Data for this exercise Start Marker

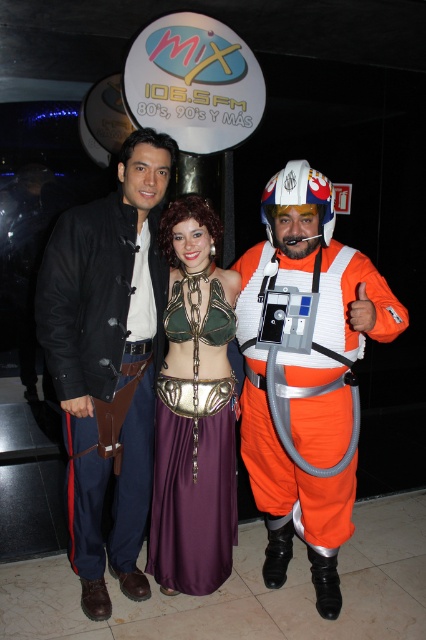
Between point (265, 396) and point (207, 484), which one is positioned behind?

Point (265, 396)

Looking at this image, between orange fabric spacesuit at center and metallic green armor at center, which one appears on the left side from the viewer's perspective?

Positioned to the left is metallic green armor at center.

Find the location of a particular element. The width and height of the screenshot is (426, 640). orange fabric spacesuit at center is located at coordinates (305, 372).

Does orange fabric spacesuit at center have a greater height compared to black leather jacket at center?

Incorrect, orange fabric spacesuit at center's height is not larger of black leather jacket at center's.

Is point (285, 384) positioned before point (124, 403)?

Yes, it is.

Between point (339, 436) and point (127, 179), which one is positioned behind?

Point (339, 436)

Where is `orange fabric spacesuit at center`? The image size is (426, 640). orange fabric spacesuit at center is located at coordinates (305, 372).

Describe the element at coordinates (299, 502) in the screenshot. I see `metallic chainmail bikini top at center` at that location.

Measure the distance between metallic chainmail bikini top at center and black leather jacket at center.

8.21 inches

Is point (261, 429) farther from viewer compared to point (154, 291)?

Yes, it is behind point (154, 291).

The height and width of the screenshot is (640, 426). Identify the location of metallic chainmail bikini top at center. (299, 502).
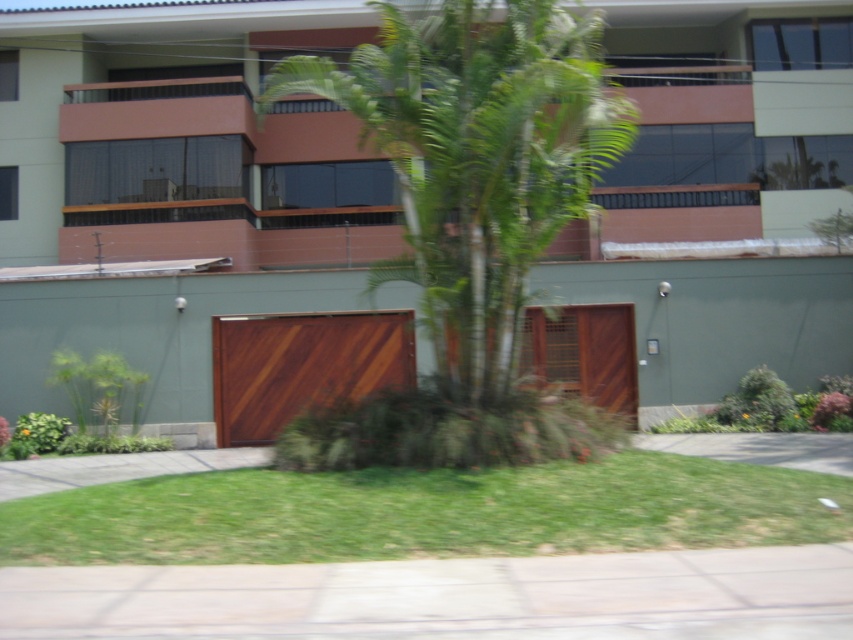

Data for this exercise End Marker

== Task prompt ==
Print all of the records above word for word, leaving out the pictures.

== Response to the exercise ==
Between point (265, 396) and point (207, 484), which one is positioned behind?

Point (265, 396)

Looking at this image, between orange fabric spacesuit at center and metallic green armor at center, which one appears on the left side from the viewer's perspective?

Positioned to the left is metallic green armor at center.

Find the location of a particular element. The width and height of the screenshot is (426, 640). orange fabric spacesuit at center is located at coordinates (305, 372).

Does orange fabric spacesuit at center have a greater height compared to black leather jacket at center?

Incorrect, orange fabric spacesuit at center's height is not larger of black leather jacket at center's.

Is point (285, 384) positioned before point (124, 403)?

Yes, it is.

Between point (339, 436) and point (127, 179), which one is positioned behind?

Point (339, 436)

Where is `orange fabric spacesuit at center`? The image size is (426, 640). orange fabric spacesuit at center is located at coordinates (305, 372).

Describe the element at coordinates (299, 502) in the screenshot. I see `metallic chainmail bikini top at center` at that location.

Measure the distance between metallic chainmail bikini top at center and black leather jacket at center.

8.21 inches

Is point (261, 429) farther from viewer compared to point (154, 291)?

Yes, it is behind point (154, 291).

The height and width of the screenshot is (640, 426). Identify the location of metallic chainmail bikini top at center. (299, 502).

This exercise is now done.